Before-and-after change data:
------------------------------------------------------------------------
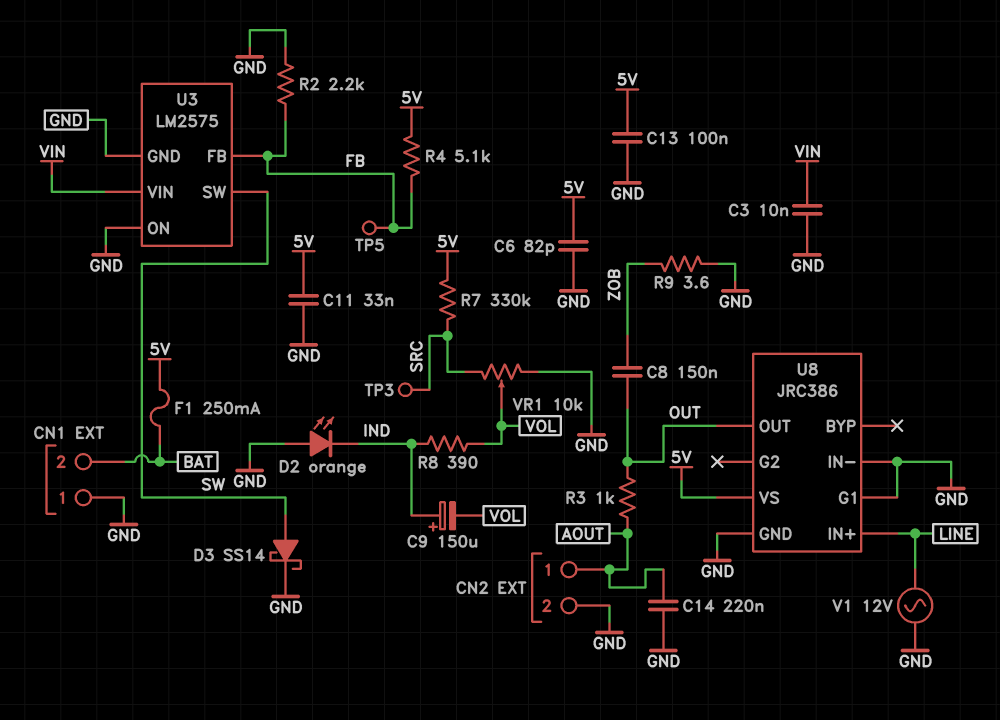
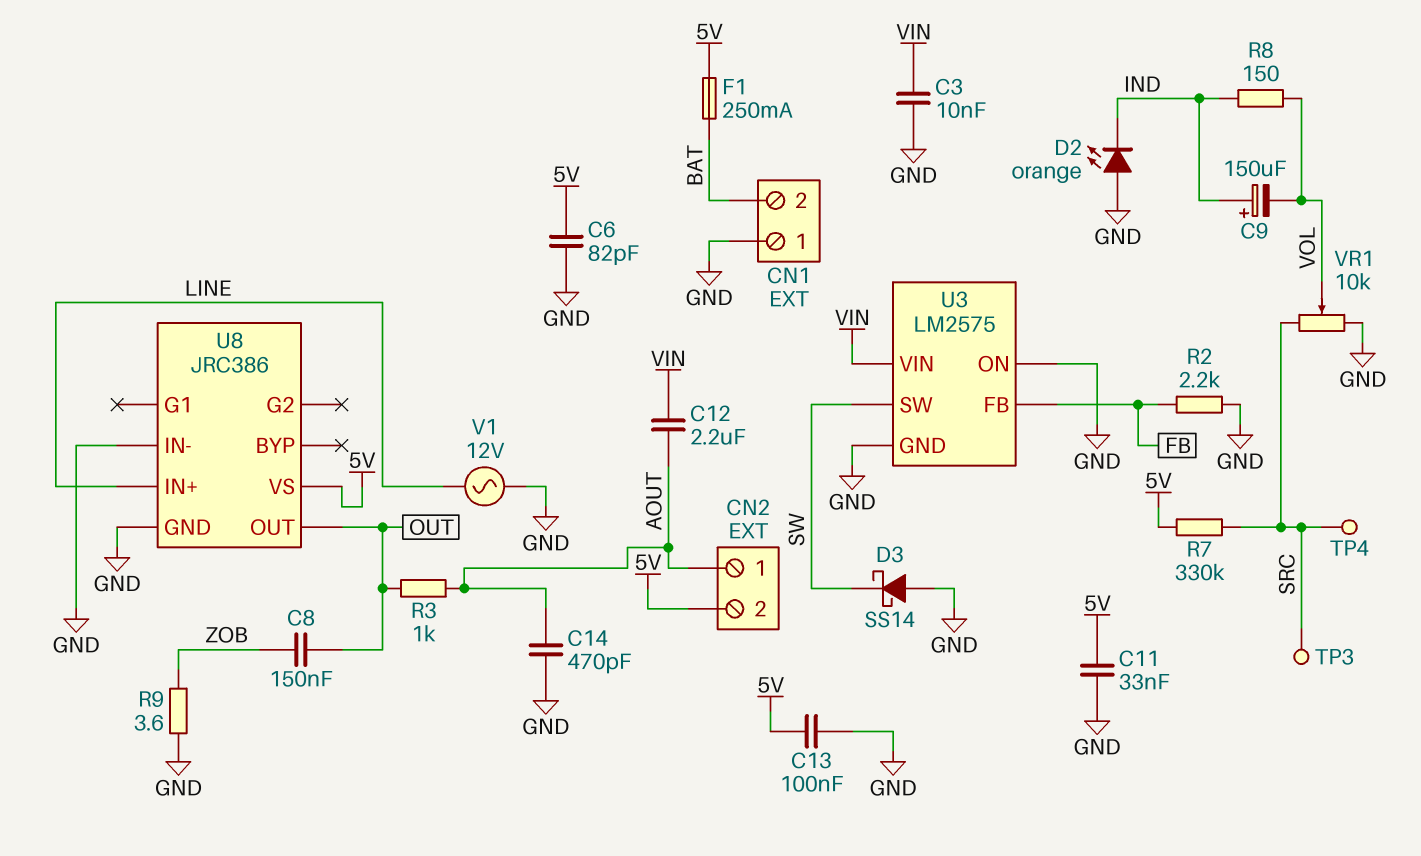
C12: none -> 2.2uF (AOUT, VIN)
C14: 220nF (AOUT, GND) -> 470pF (AOUT, GND)
CN2 pin 2: GND -> 5V
D3: schottky SS14 (A SW, K GND) -> schottky SS14 (A GND, K SW)
R4: 5.1k (5V, FB) -> none
R8: 390 (IND, VOL) -> 150 (IND, VOL)
TP4: none -> test point (SRC)
TP5: test point (FB) -> none
U8 pin G1: GND -> none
------------------------------------------------------------------------
■ **WORK TO BE COMPLETED**:
All lines from the line holding "TP4: none -> test point (SRC)" through the end of the records above need to be transcribed exactly, and no other text should appear.

■ **WRITTEN ANSWER**:
TP4: none -> test point (SRC)
TP5: test point (FB) -> none
U8 pin G1: GND -> none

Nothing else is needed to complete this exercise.